# MATERIAL PROVIDED:

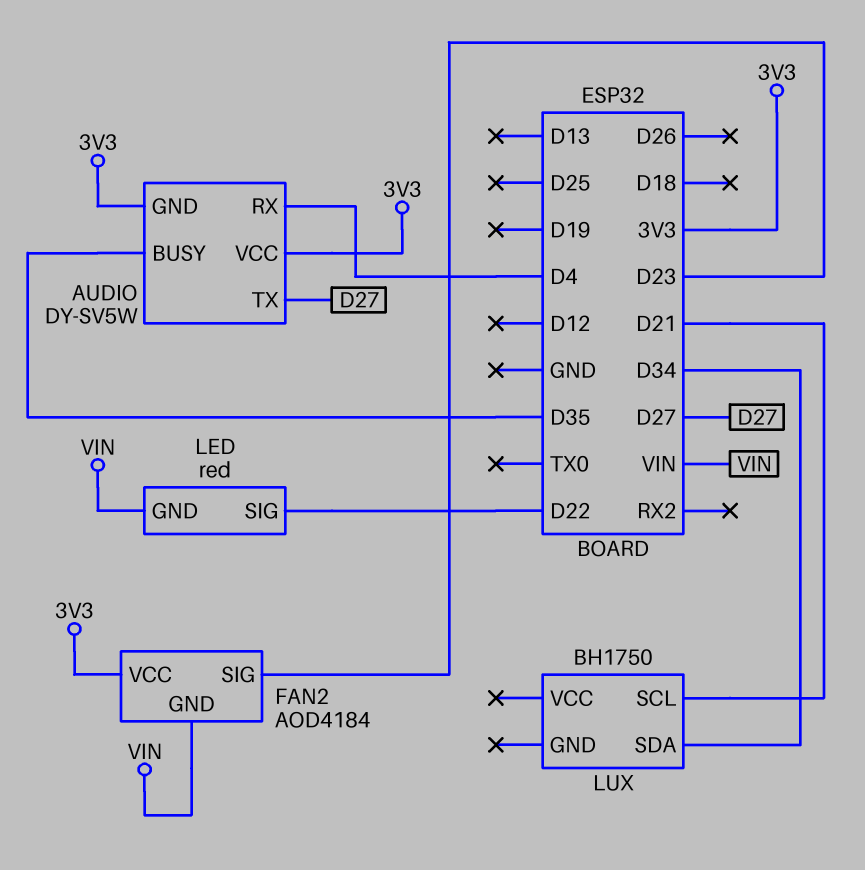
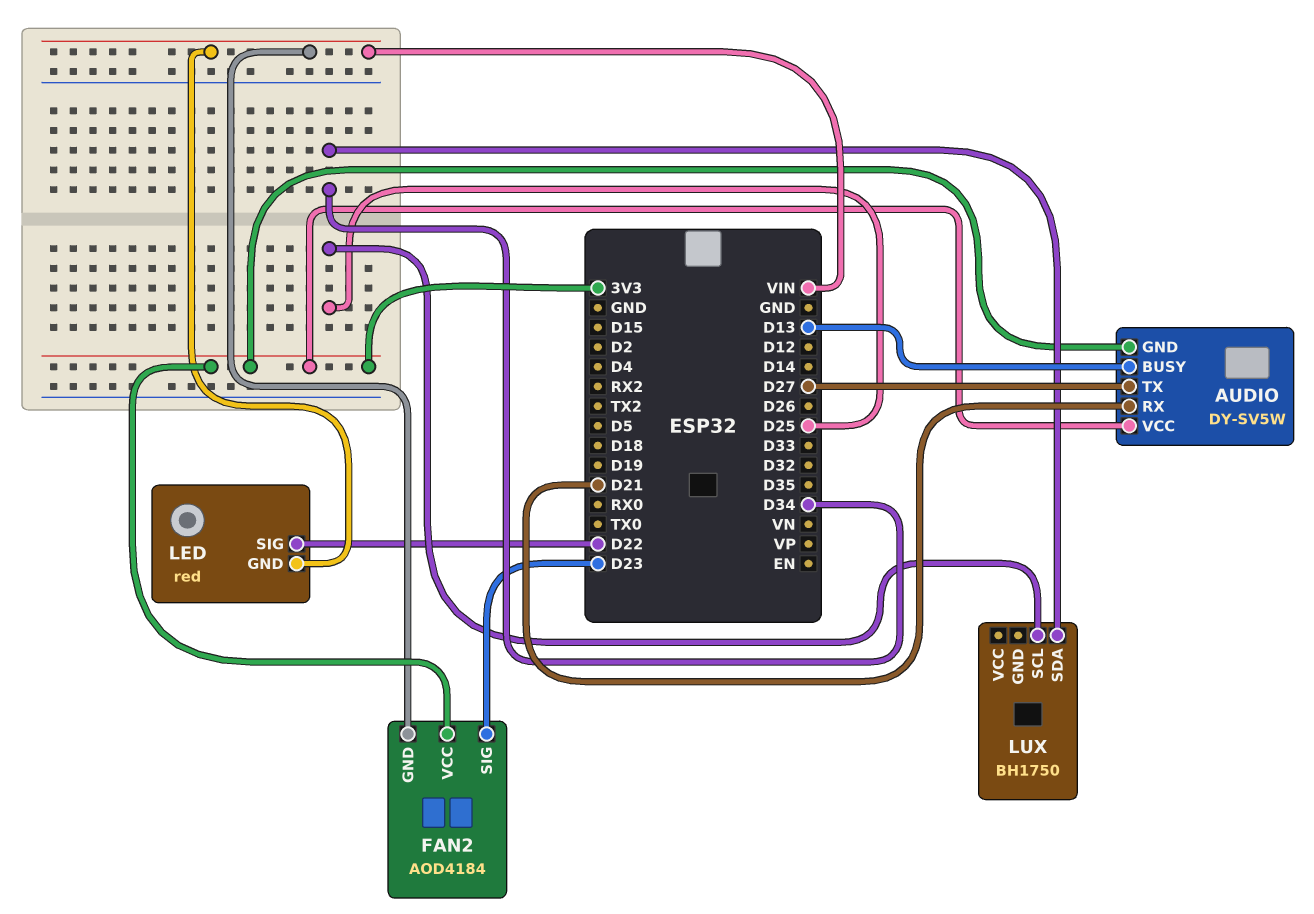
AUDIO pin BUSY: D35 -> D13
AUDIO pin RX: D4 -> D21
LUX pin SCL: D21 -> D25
* * *
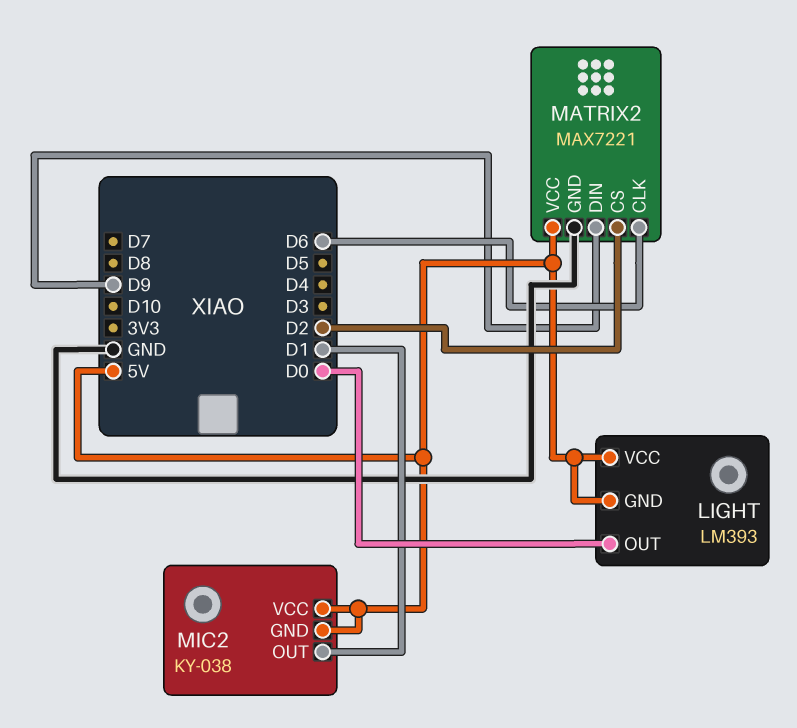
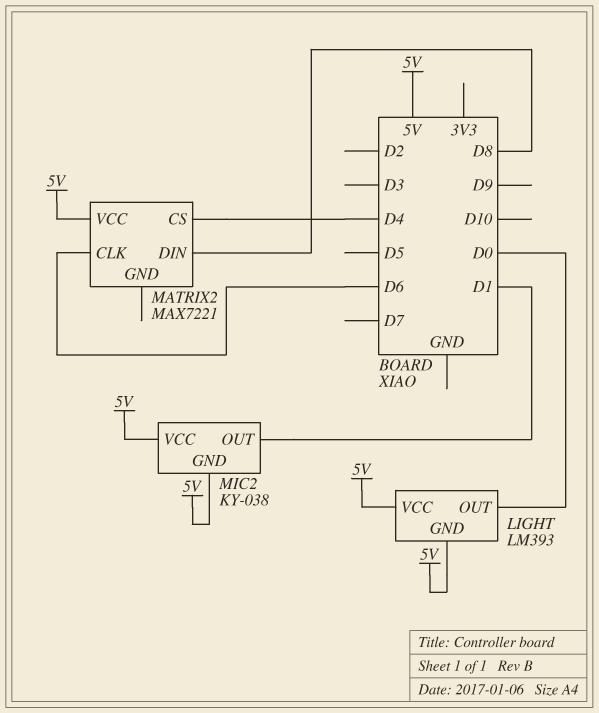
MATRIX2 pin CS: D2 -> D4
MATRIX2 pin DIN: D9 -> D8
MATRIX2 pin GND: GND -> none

# WHAT THE TASK ASKS:
Only lines with the word "AUDIO" are needed. Copy them from the preceding records.

# TASK SOLUTION:
AUDIO pin BUSY: D35 -> D13
AUDIO pin RX: D4 -> D21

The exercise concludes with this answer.